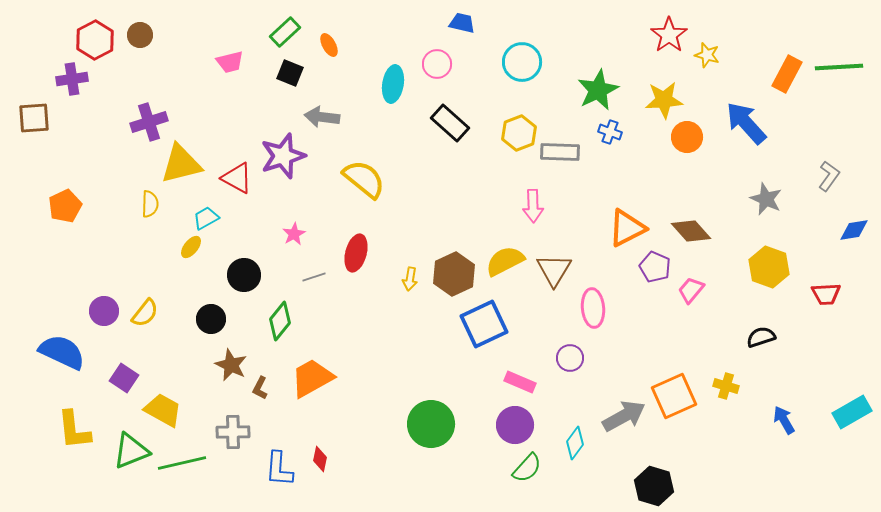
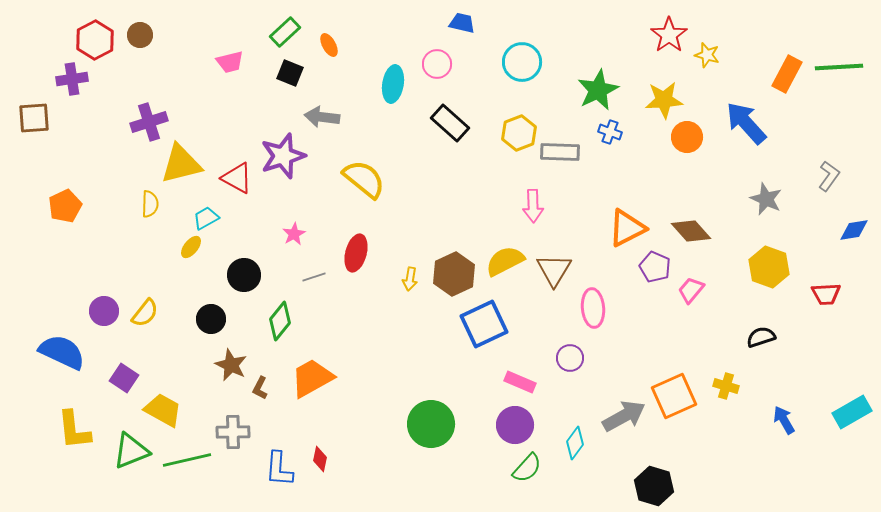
green line at (182, 463): moved 5 px right, 3 px up
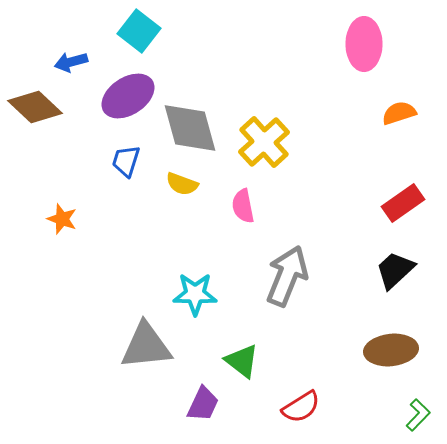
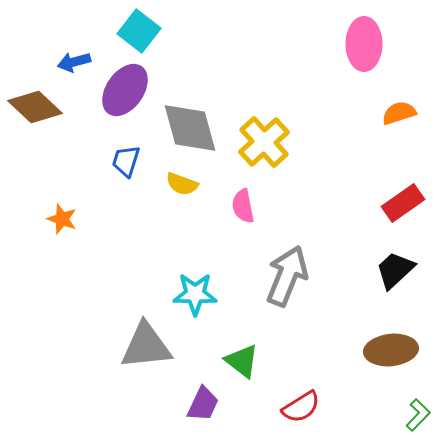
blue arrow: moved 3 px right
purple ellipse: moved 3 px left, 6 px up; rotated 22 degrees counterclockwise
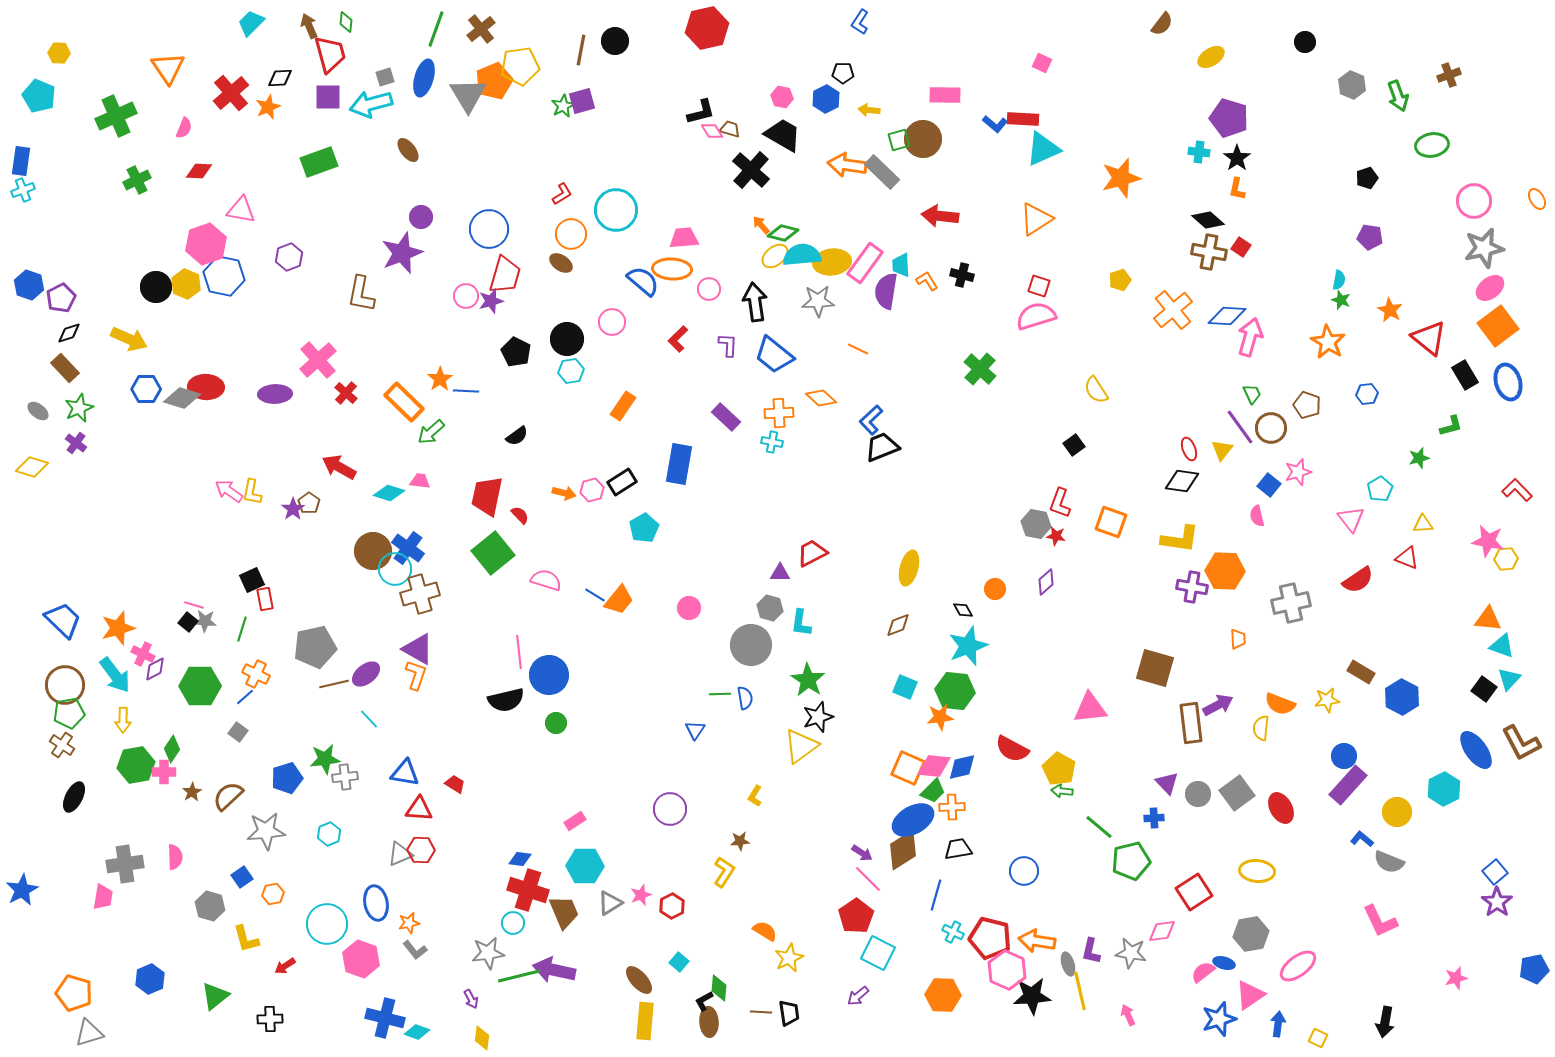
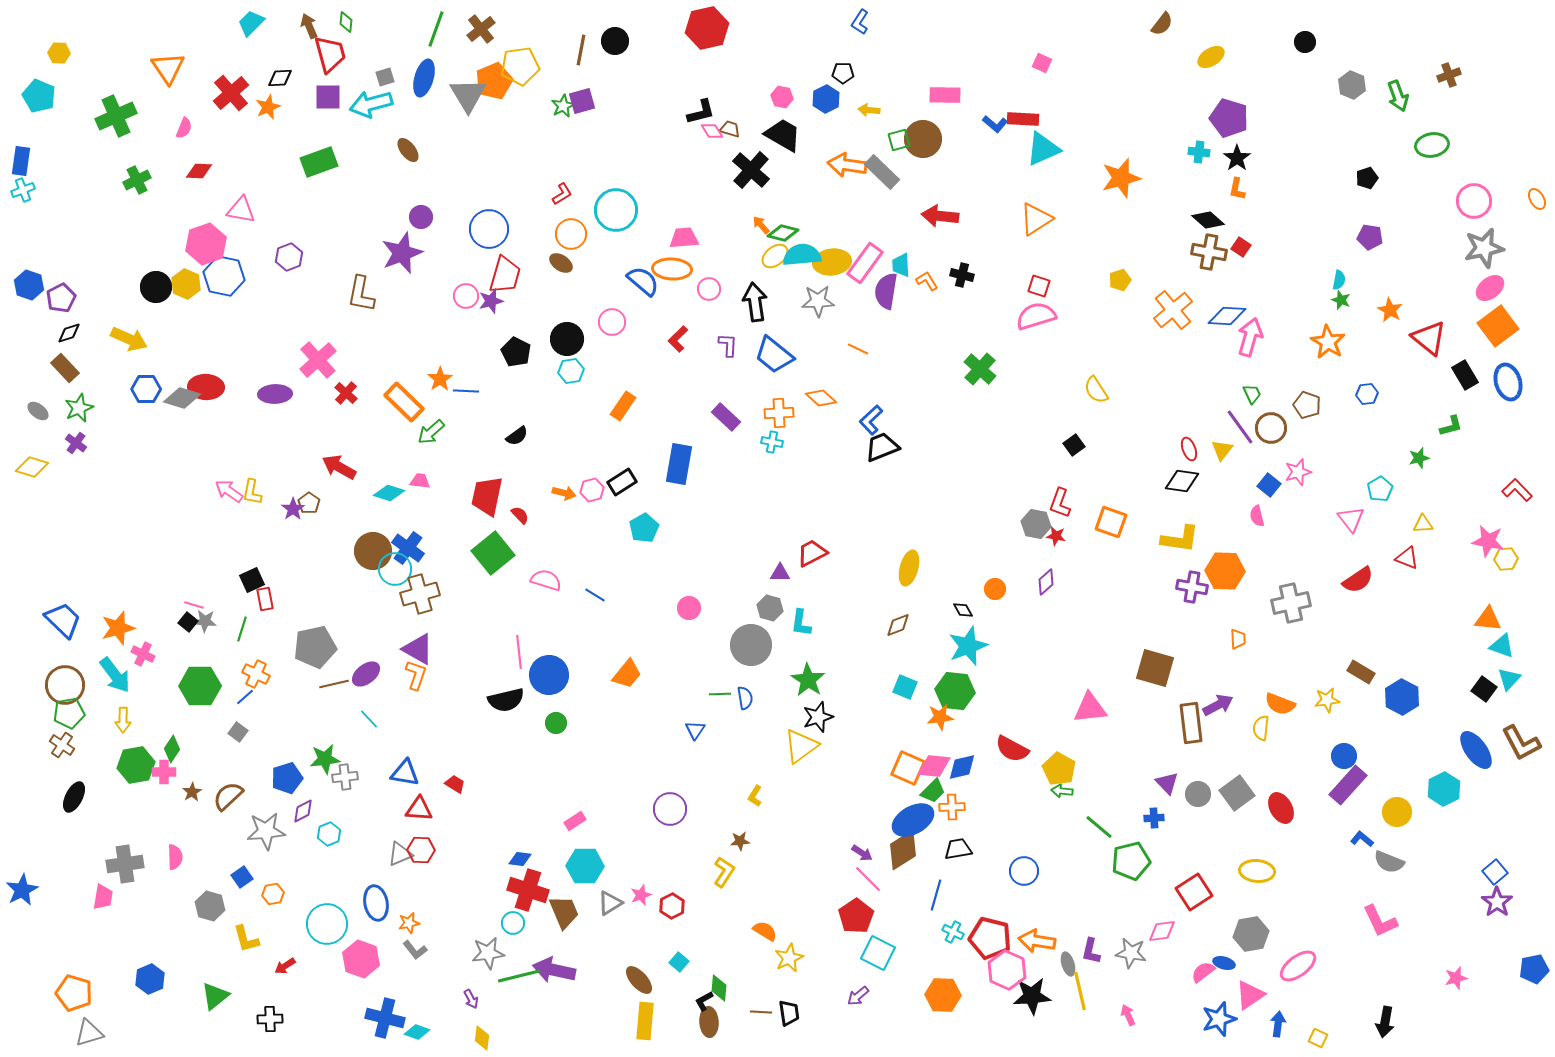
orange trapezoid at (619, 600): moved 8 px right, 74 px down
purple diamond at (155, 669): moved 148 px right, 142 px down
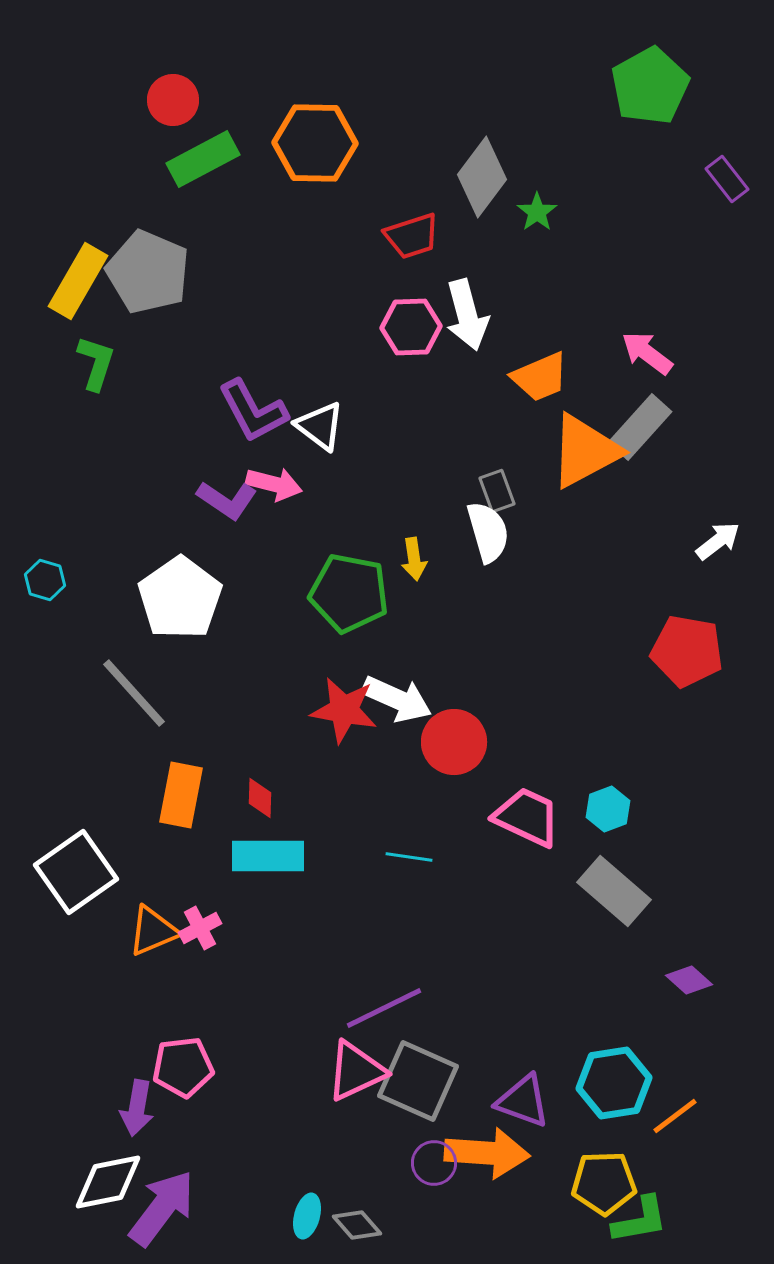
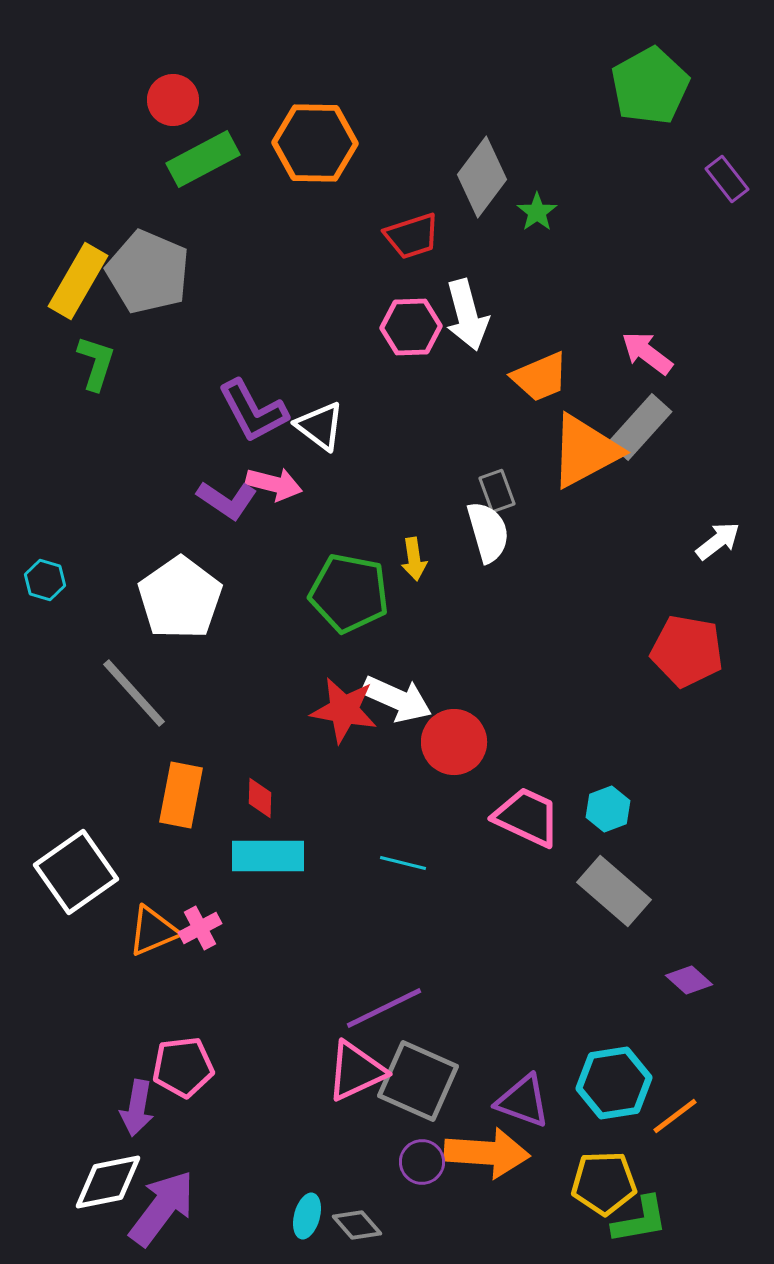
cyan line at (409, 857): moved 6 px left, 6 px down; rotated 6 degrees clockwise
purple circle at (434, 1163): moved 12 px left, 1 px up
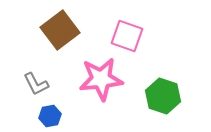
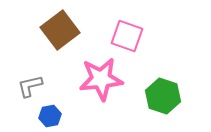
gray L-shape: moved 6 px left, 2 px down; rotated 104 degrees clockwise
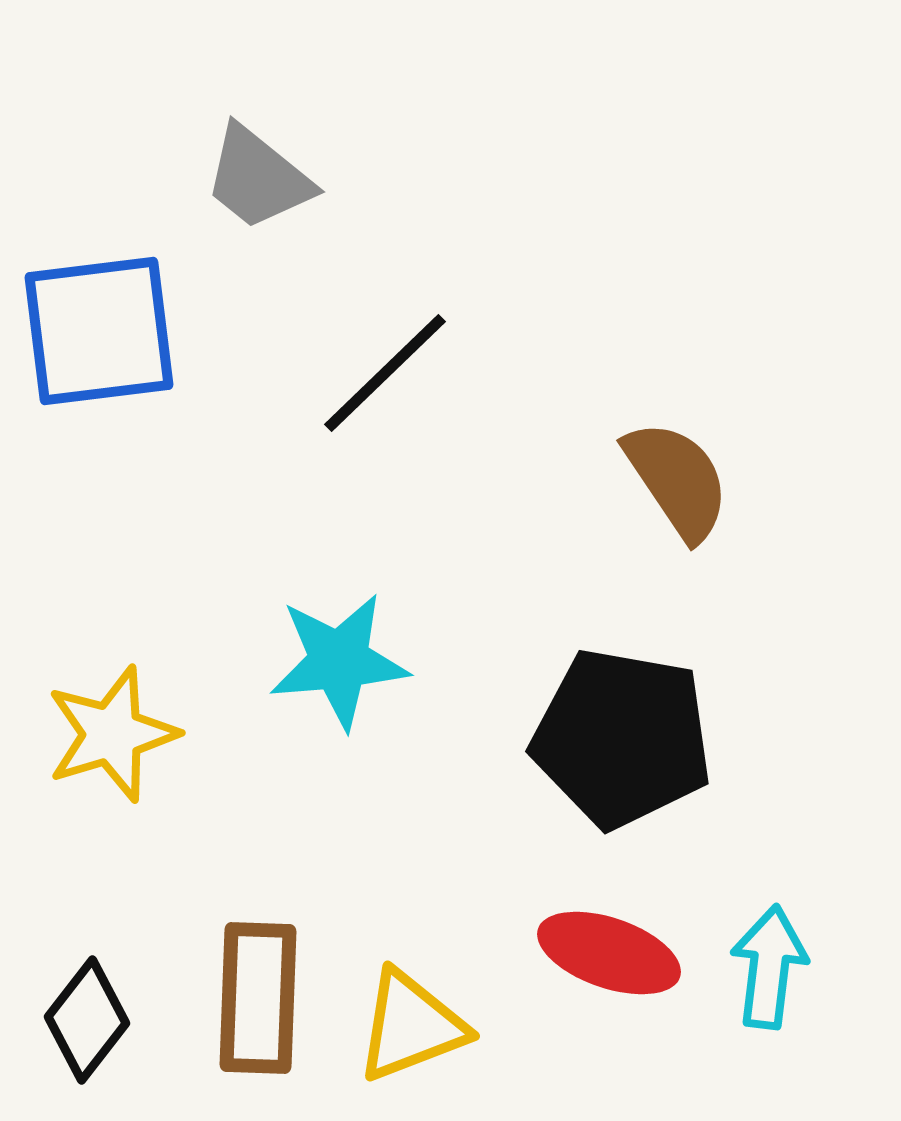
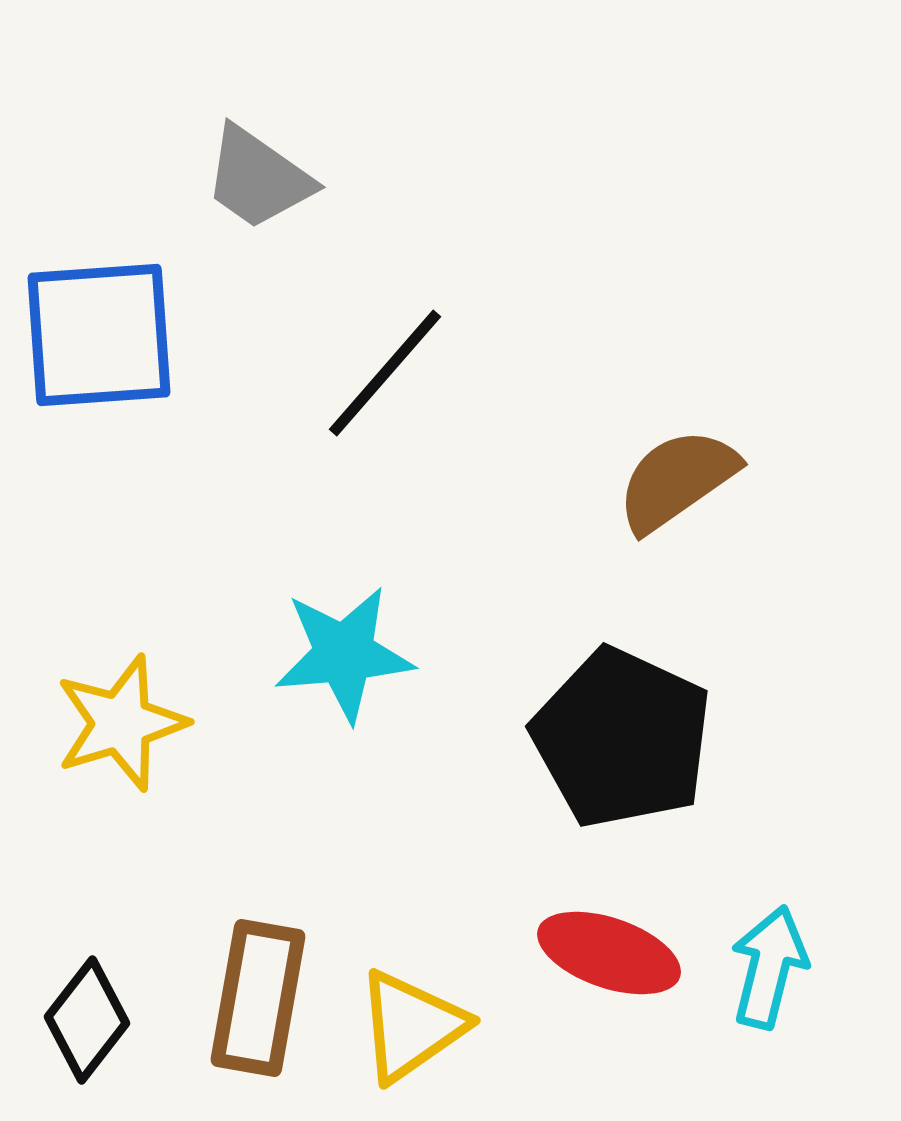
gray trapezoid: rotated 4 degrees counterclockwise
blue square: moved 4 px down; rotated 3 degrees clockwise
black line: rotated 5 degrees counterclockwise
brown semicircle: rotated 91 degrees counterclockwise
cyan star: moved 5 px right, 7 px up
yellow star: moved 9 px right, 11 px up
black pentagon: rotated 15 degrees clockwise
cyan arrow: rotated 7 degrees clockwise
brown rectangle: rotated 8 degrees clockwise
yellow triangle: rotated 14 degrees counterclockwise
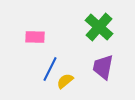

▸ AIM OF THE EXERCISE:
Your answer must be an exact copy of every entry, with the pictures left out.

▸ WORKED SOLUTION:
green line at (182, 463): moved 5 px right, 3 px up
blue arrow: moved 3 px right
purple ellipse: moved 3 px left, 6 px up; rotated 22 degrees counterclockwise
orange trapezoid at (619, 600): moved 8 px right, 74 px down
purple diamond at (155, 669): moved 148 px right, 142 px down
cyan line at (409, 857): moved 6 px left, 6 px down; rotated 6 degrees clockwise
purple circle at (434, 1163): moved 12 px left, 1 px up
gray L-shape: moved 6 px left, 2 px down; rotated 104 degrees clockwise
gray trapezoid: rotated 4 degrees counterclockwise
blue square: moved 4 px down; rotated 3 degrees clockwise
black line: rotated 5 degrees counterclockwise
brown semicircle: rotated 91 degrees counterclockwise
cyan star: moved 5 px right, 7 px up
yellow star: moved 9 px right, 11 px up
black pentagon: rotated 15 degrees clockwise
cyan arrow: rotated 7 degrees clockwise
brown rectangle: rotated 8 degrees clockwise
yellow triangle: rotated 14 degrees counterclockwise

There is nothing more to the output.